═════ Data block

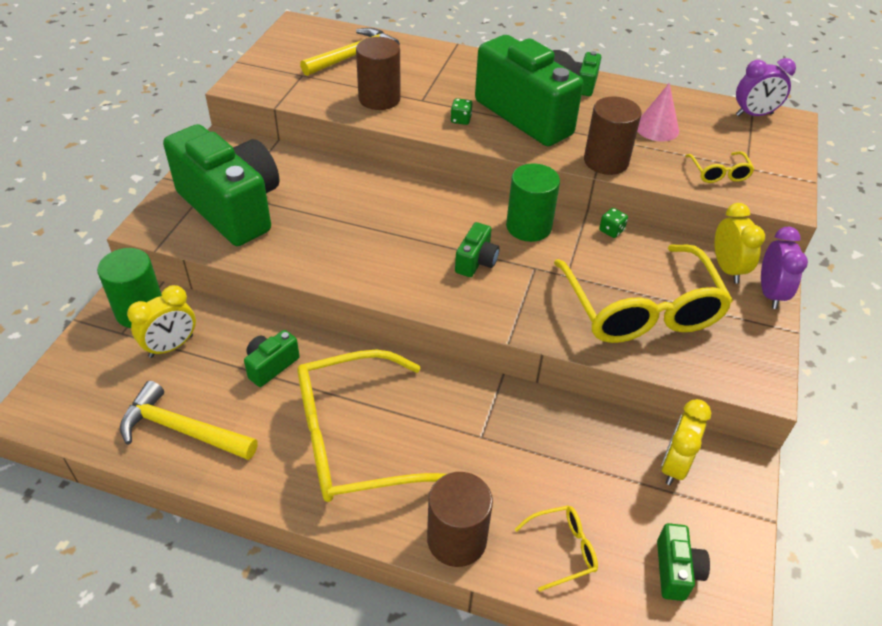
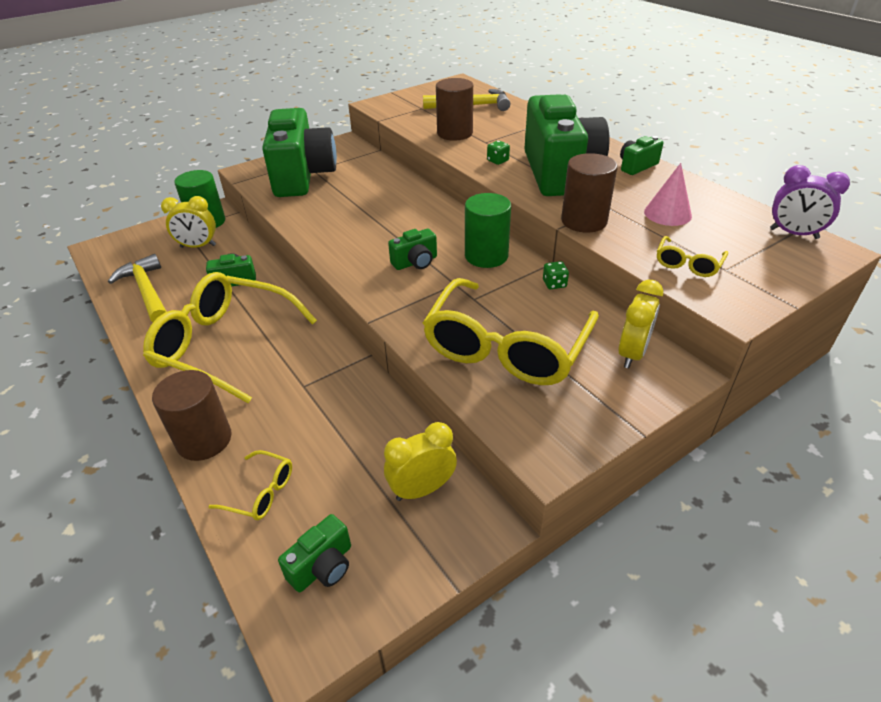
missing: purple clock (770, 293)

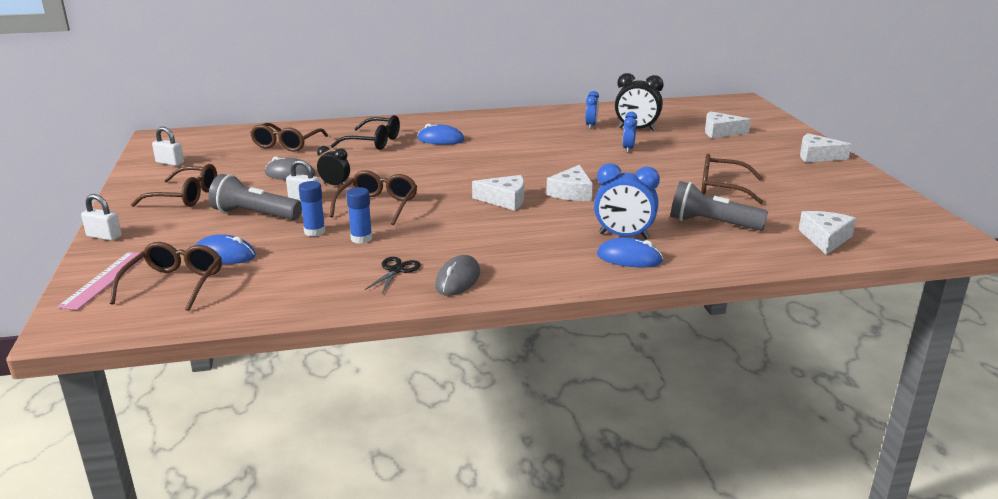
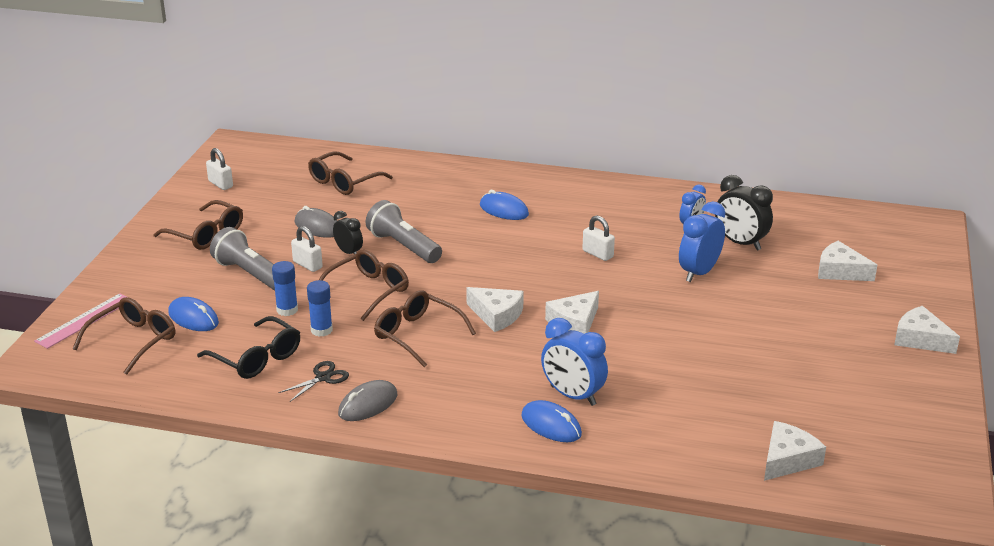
relocated: black glasses (373, 142) to (256, 358); brown glasses (723, 188) to (418, 335); grey flashlight (712, 224) to (403, 246); white padlock (104, 236) to (598, 254)
size: blue clock (628, 149) = (699, 273) x1.64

══════════

Reproduce the listing exactly. Do not include its images.

missing: purple clock (770, 293)

relocated: black glasses (373, 142) to (256, 358); brown glasses (723, 188) to (418, 335); grey flashlight (712, 224) to (403, 246); white padlock (104, 236) to (598, 254)
size: blue clock (628, 149) = (699, 273) x1.64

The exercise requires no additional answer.